• Problem to work on:
Nothing outside the range is to be copied. From the entries below, reproduce exactly the lines starting at the one with "Point out each" and ending at the one with "List objects with", without pictures.

• Source data:
□ □ □ □
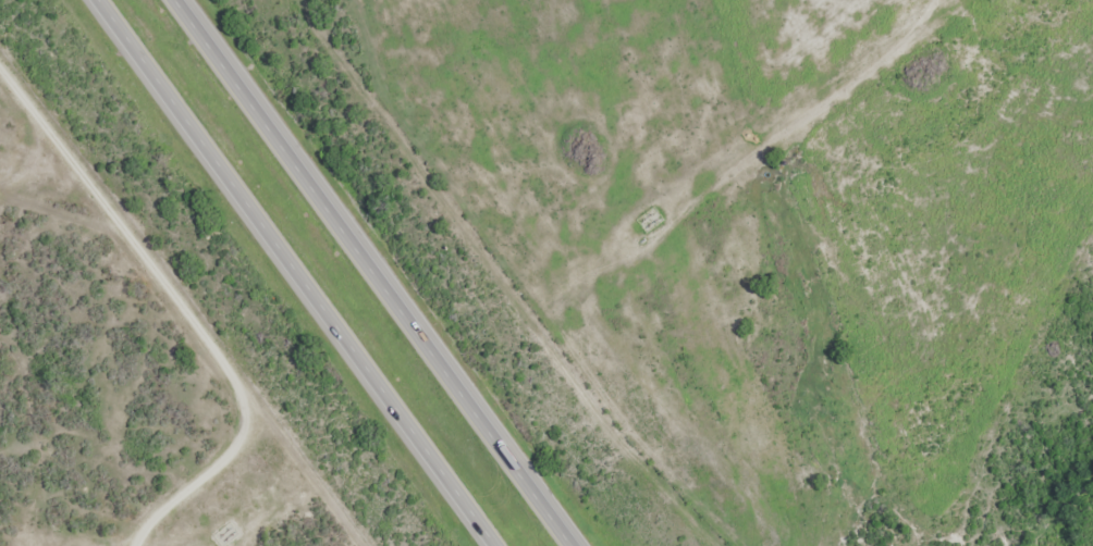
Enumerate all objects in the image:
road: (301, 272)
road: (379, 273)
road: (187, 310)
□ □ □ □
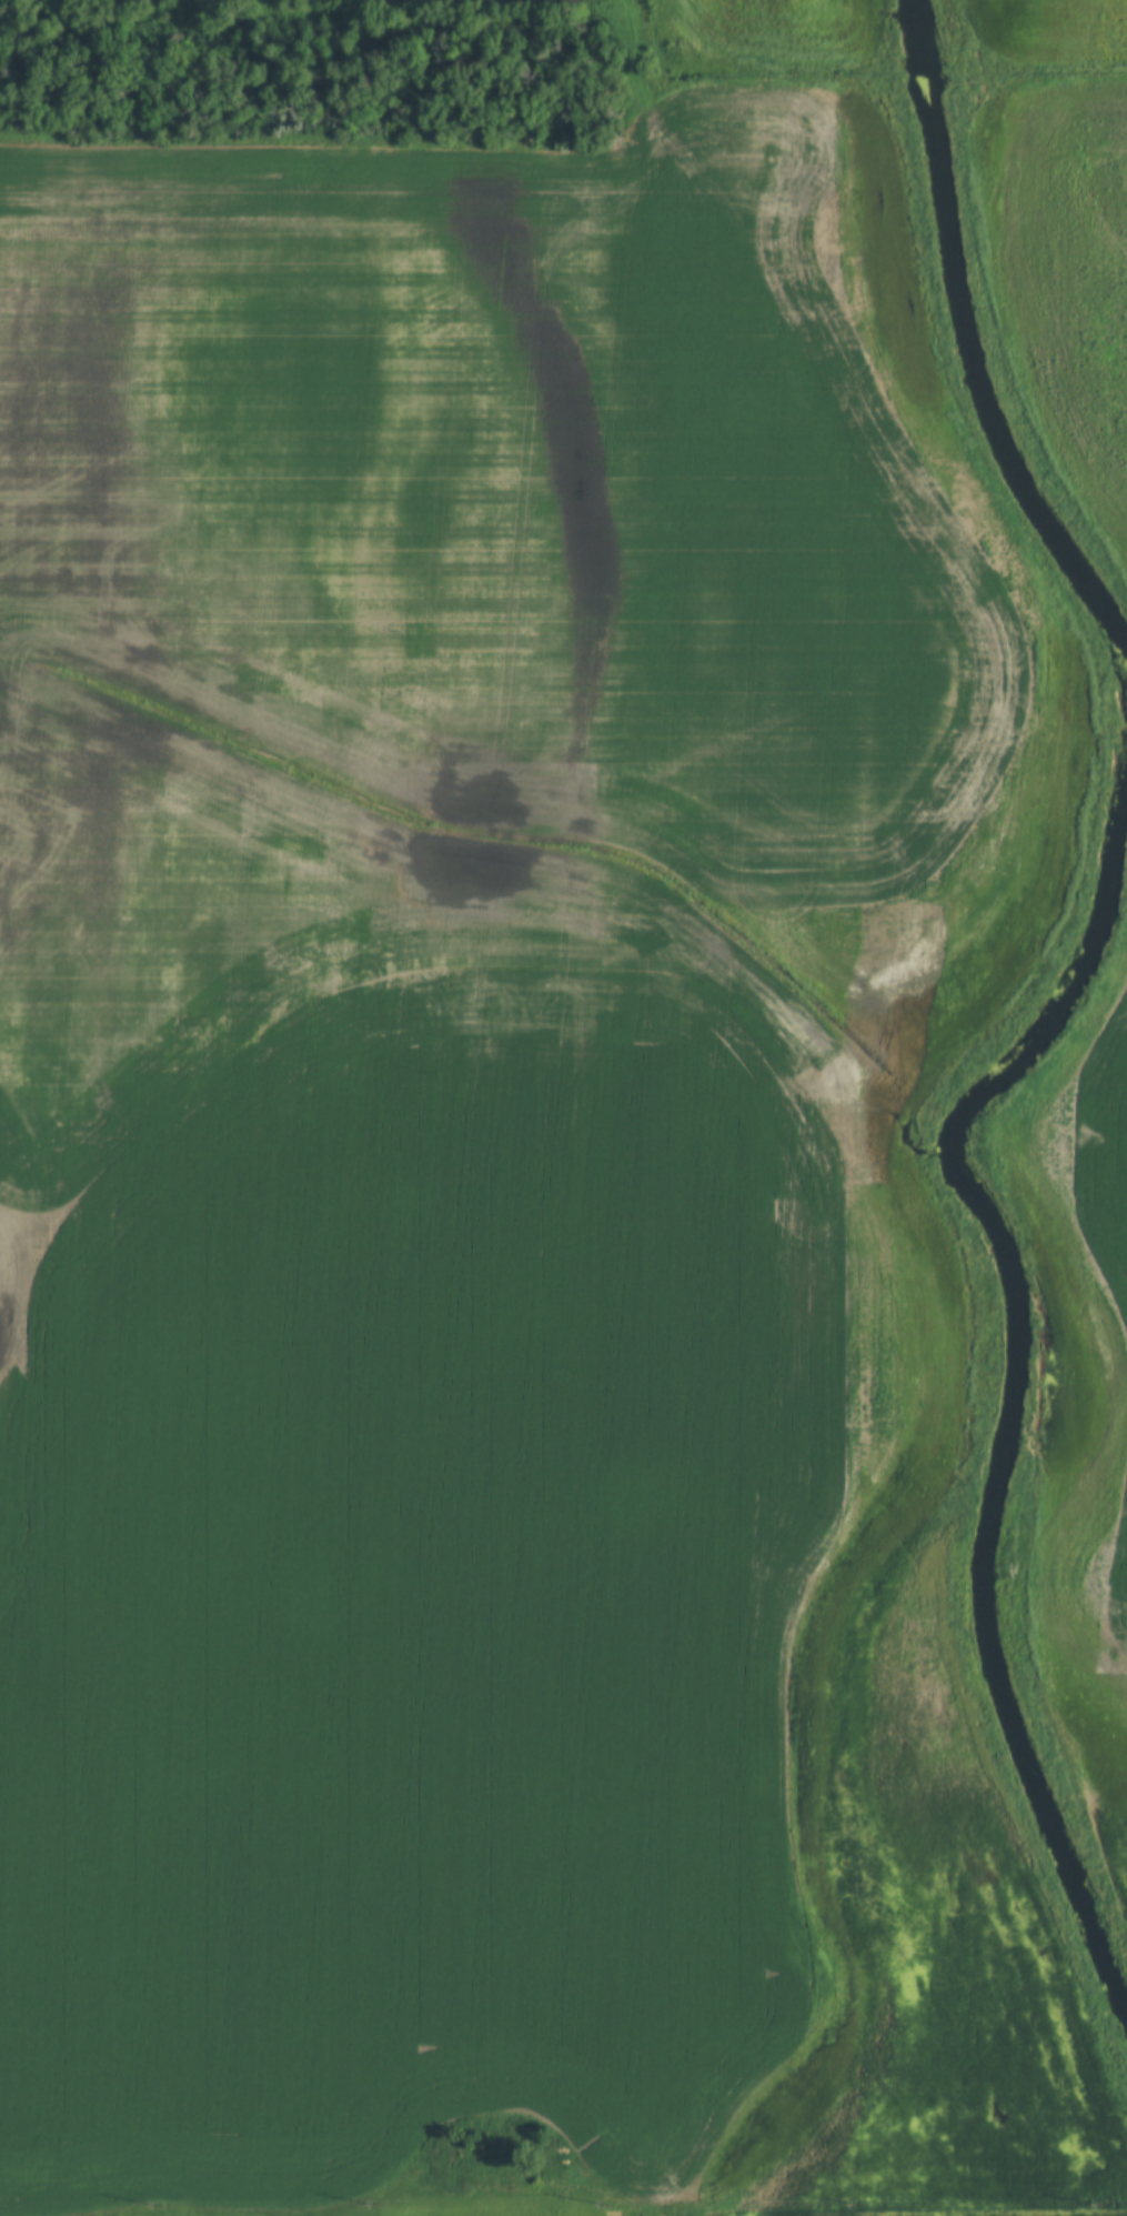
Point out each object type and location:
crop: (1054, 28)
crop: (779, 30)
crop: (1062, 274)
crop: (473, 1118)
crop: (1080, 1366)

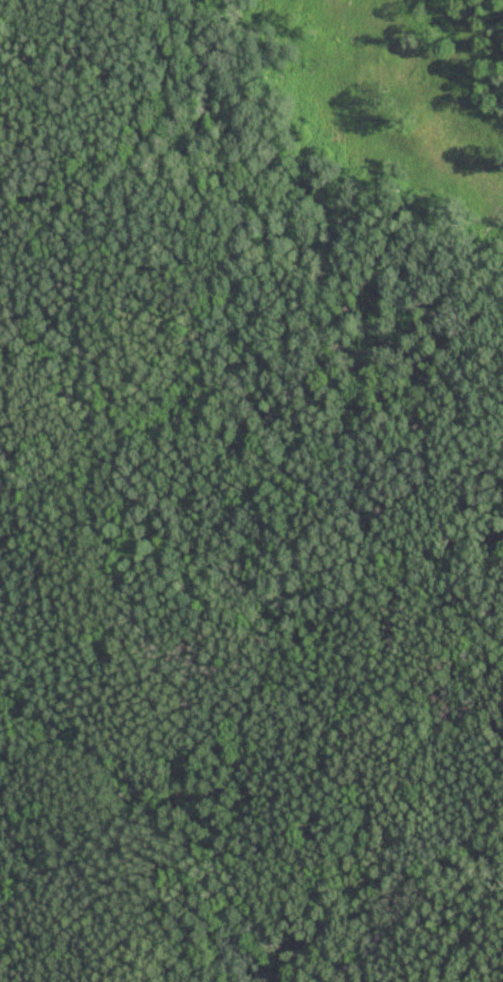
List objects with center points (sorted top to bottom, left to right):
□ □ □ □
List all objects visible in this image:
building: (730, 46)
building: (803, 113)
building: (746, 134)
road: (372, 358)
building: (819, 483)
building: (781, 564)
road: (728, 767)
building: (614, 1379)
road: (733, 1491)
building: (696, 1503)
□ □ □ □
• Worked solution:
Point out each object type and location:
crop: (1054, 28)
crop: (779, 30)
crop: (1062, 274)
crop: (473, 1118)
crop: (1080, 1366)

List objects with center points (sorted top to bottom, left to right):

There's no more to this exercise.